# WHAT THE TASK REQUIRES
Every line of the listing below is to be repeated exactly; the pictures stay out.

# DATASET ENTRIES

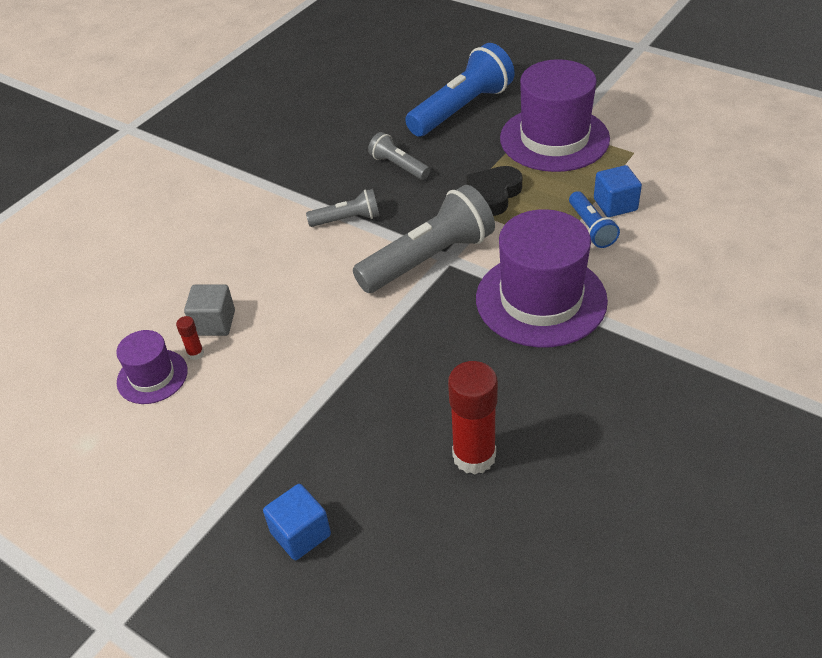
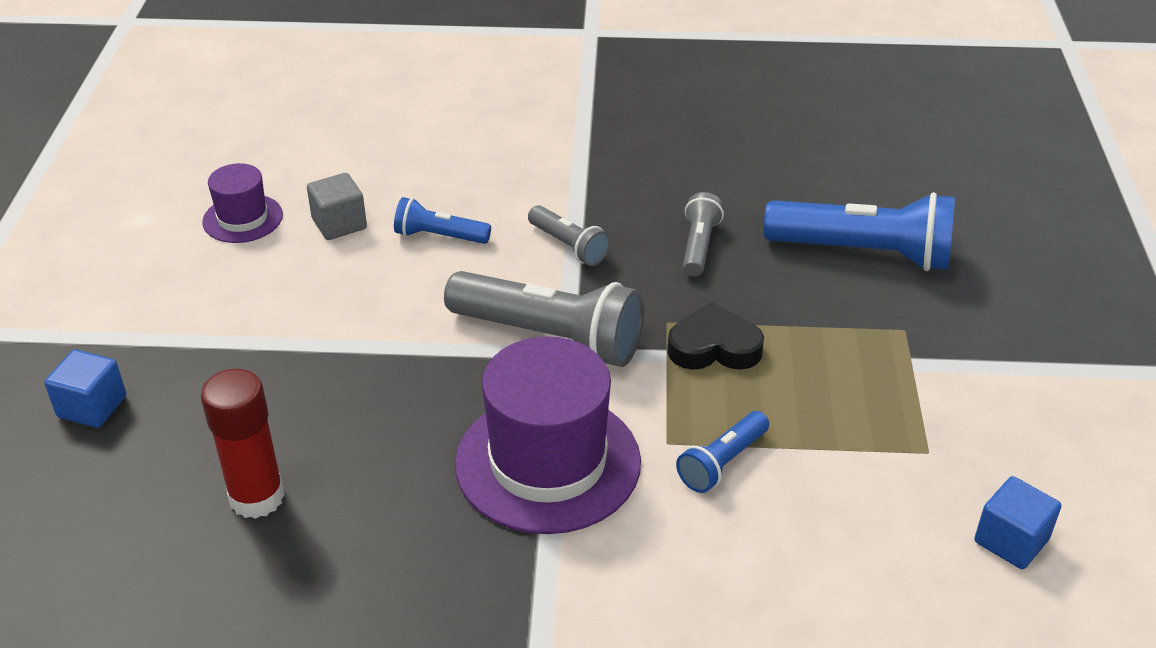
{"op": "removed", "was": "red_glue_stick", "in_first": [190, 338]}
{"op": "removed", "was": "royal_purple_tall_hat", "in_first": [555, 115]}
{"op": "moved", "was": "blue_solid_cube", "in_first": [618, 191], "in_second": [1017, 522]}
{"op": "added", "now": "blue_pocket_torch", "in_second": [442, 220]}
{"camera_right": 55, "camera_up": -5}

# ANSWER BELOW
{"op": "removed", "was": "red_glue_stick", "in_first": [190, 338]}
{"op": "removed", "was": "royal_purple_tall_hat", "in_first": [555, 115]}
{"op": "moved", "was": "blue_solid_cube", "in_first": [618, 191], "in_second": [1017, 522]}
{"op": "added", "now": "blue_pocket_torch", "in_second": [442, 220]}
{"camera_right": 55, "camera_up": -5}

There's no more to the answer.